Your instructions: Scan the records below for the line containing "sofa: (518, 315) -> (50, 56), moved" and the line containing "workbench: (265, 444) -> (375, 168), moved". Copy both, plus every line between, exactly.

Data:

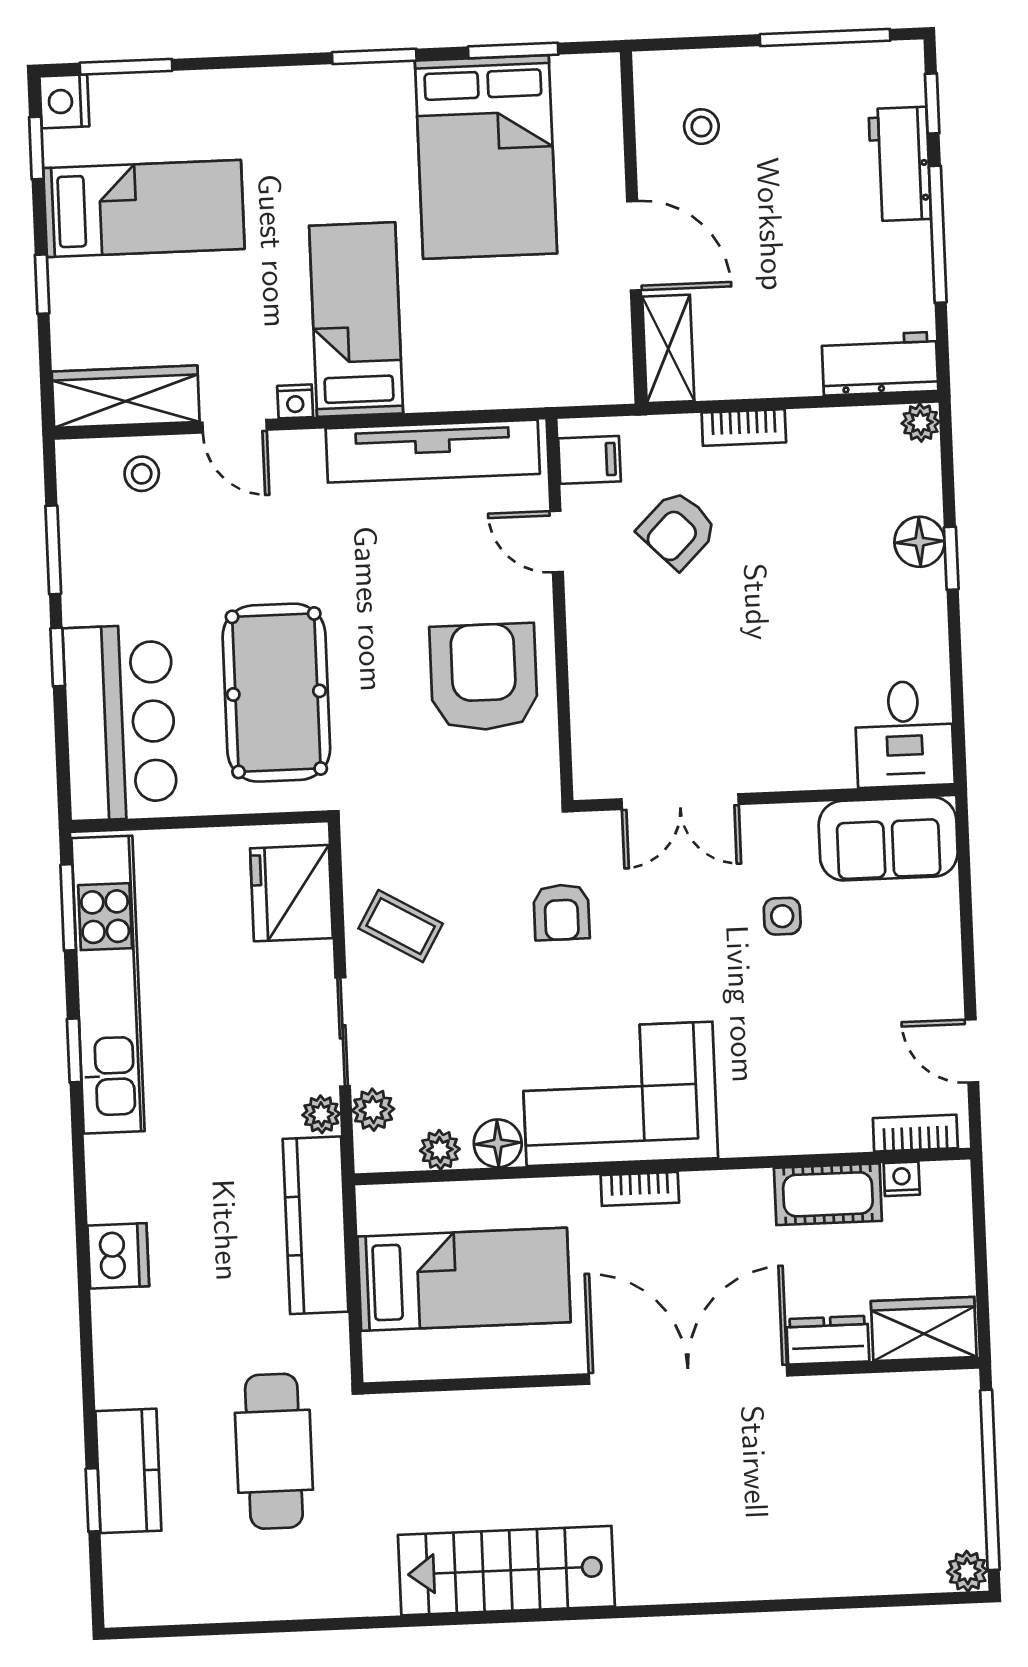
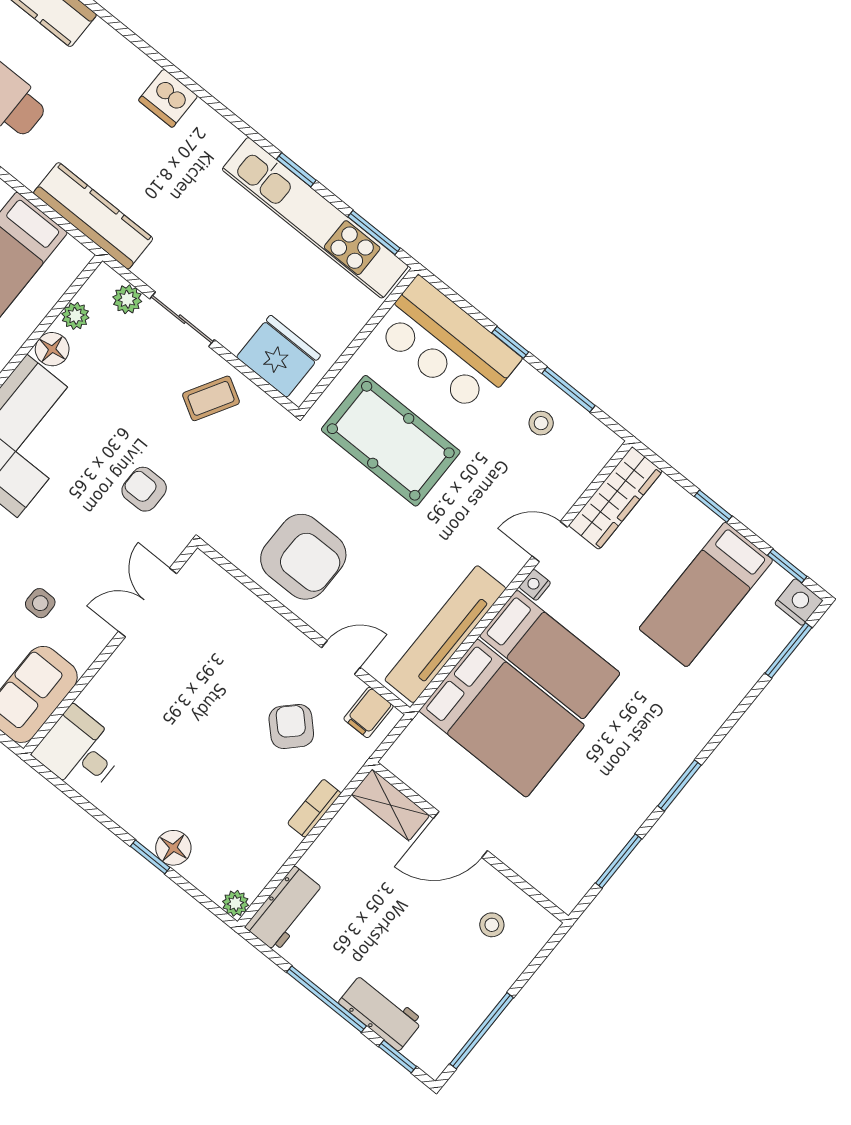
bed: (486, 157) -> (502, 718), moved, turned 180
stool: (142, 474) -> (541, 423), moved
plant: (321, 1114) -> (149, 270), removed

==

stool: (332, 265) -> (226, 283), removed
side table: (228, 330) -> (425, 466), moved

--

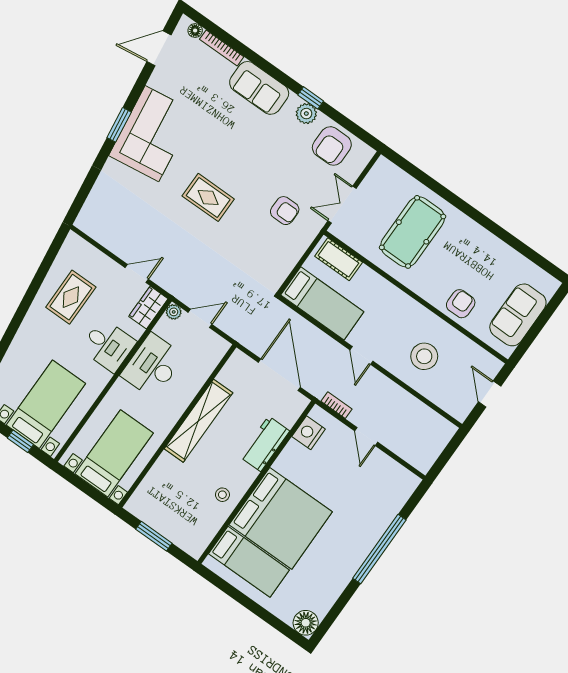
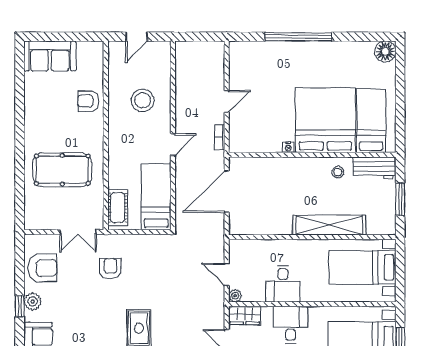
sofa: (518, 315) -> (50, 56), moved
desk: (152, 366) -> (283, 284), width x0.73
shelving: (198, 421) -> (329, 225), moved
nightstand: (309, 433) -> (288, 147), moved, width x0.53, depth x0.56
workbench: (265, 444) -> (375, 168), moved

Output:
sofa: (518, 315) -> (50, 56), moved
desk: (152, 366) -> (283, 284), width x0.73
shelving: (198, 421) -> (329, 225), moved
nightstand: (309, 433) -> (288, 147), moved, width x0.53, depth x0.56
workbench: (265, 444) -> (375, 168), moved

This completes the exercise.